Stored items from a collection
——

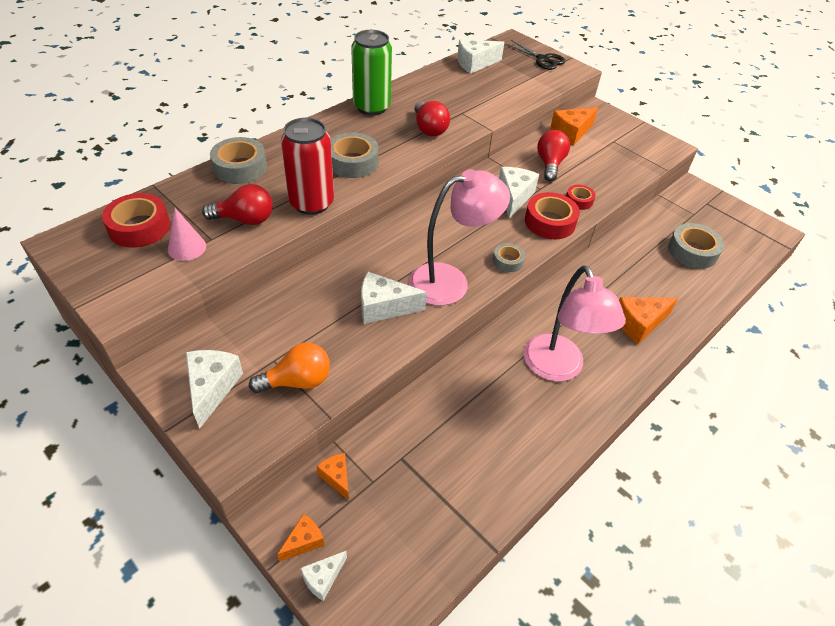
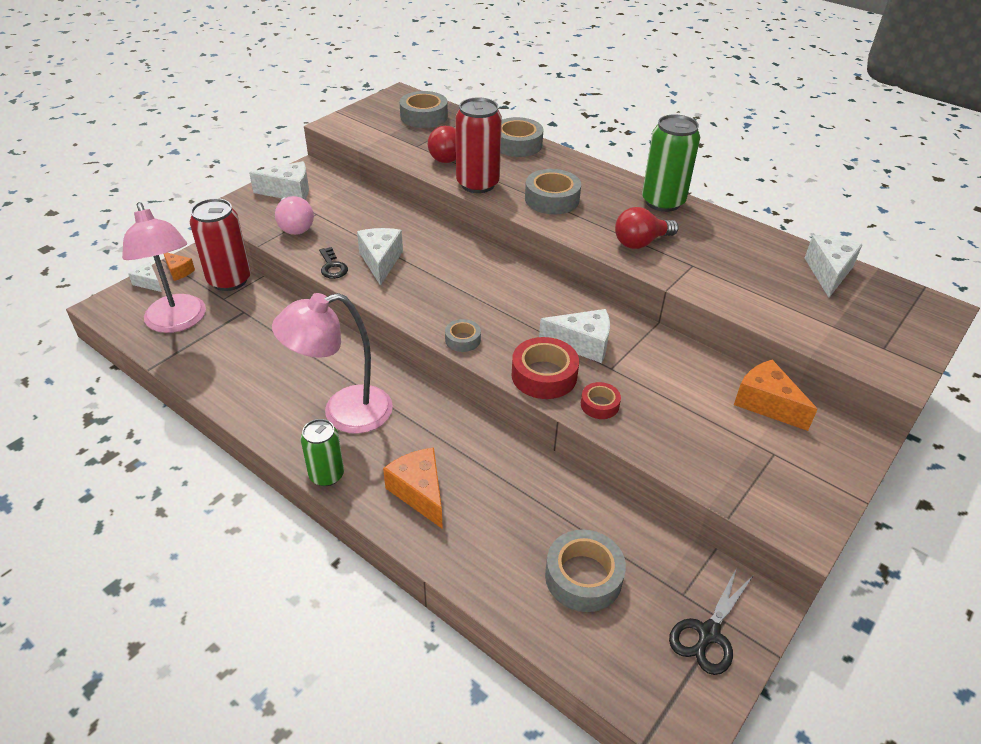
camera: 85 degrees right, 5 degrees down
red tape [102,193,170,248] -> grey tape [399,91,448,128]
pink cone [168,208,206,261] -> none
orange light bulb [249,343,330,393] -> pink light bulb [275,196,314,235]
orange cheese [316,453,349,500] -> red can [190,198,251,291]
pink lamp [409,169,510,306] -> pink lamp moved to [122,202,206,333]
white cheese [457,39,504,74] -> white cheese turned 45 degrees clockwise [805,235,863,297]
black scissors [505,40,566,70] -> black scissors moved to [669,567,754,675]
red light bulb [537,130,570,181] -> none
none -> green can [301,419,344,486]
none -> black key [319,247,348,279]

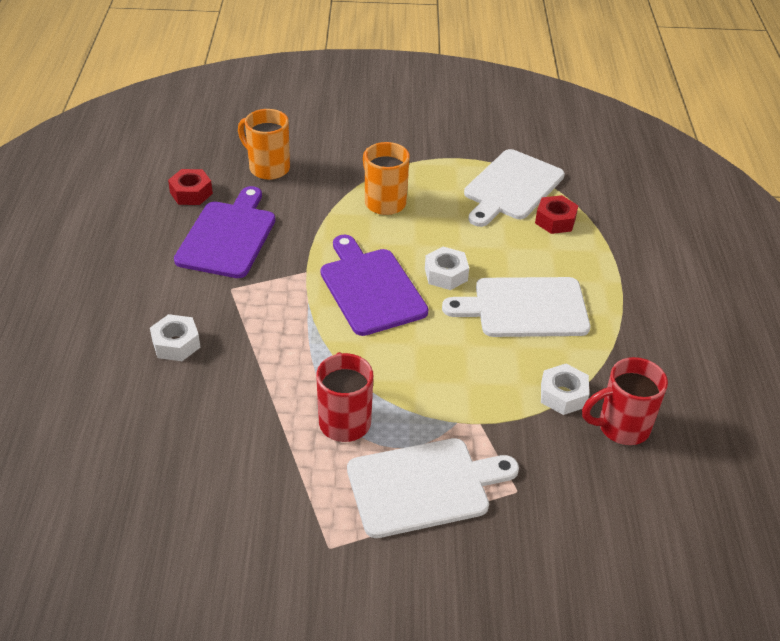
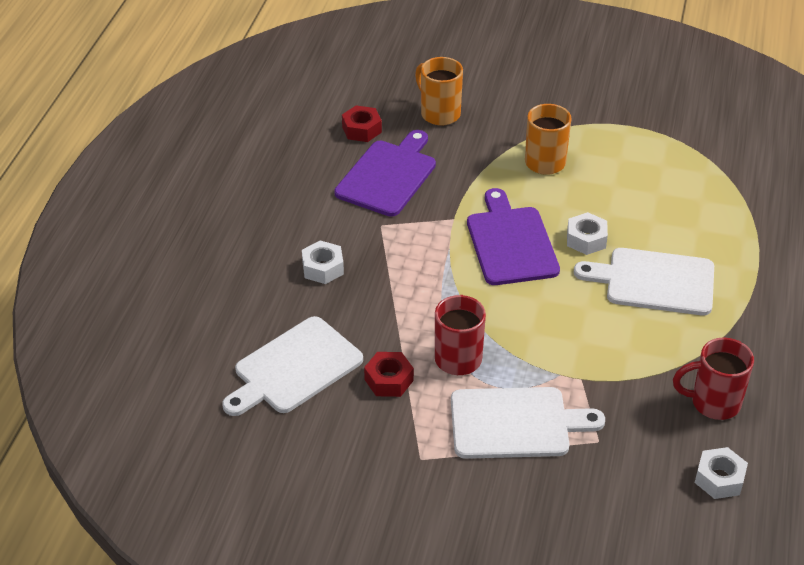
camera: 15 degrees right, 0 degrees up
white cutting board [464,149,565,227] -> white cutting board moved to [222,316,363,416]
red nut [535,195,578,234] -> red nut moved to [364,352,414,397]
white nut [541,364,589,415] -> white nut moved to [695,447,748,499]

——

Nothing but the lines from the one with "camera: 15 degrees right, 0 degrees up" through the final line of the data belongs in the answer, and they must match exactly.

**Result**.
camera: 15 degrees right, 0 degrees up
white cutting board [464,149,565,227] -> white cutting board moved to [222,316,363,416]
red nut [535,195,578,234] -> red nut moved to [364,352,414,397]
white nut [541,364,589,415] -> white nut moved to [695,447,748,499]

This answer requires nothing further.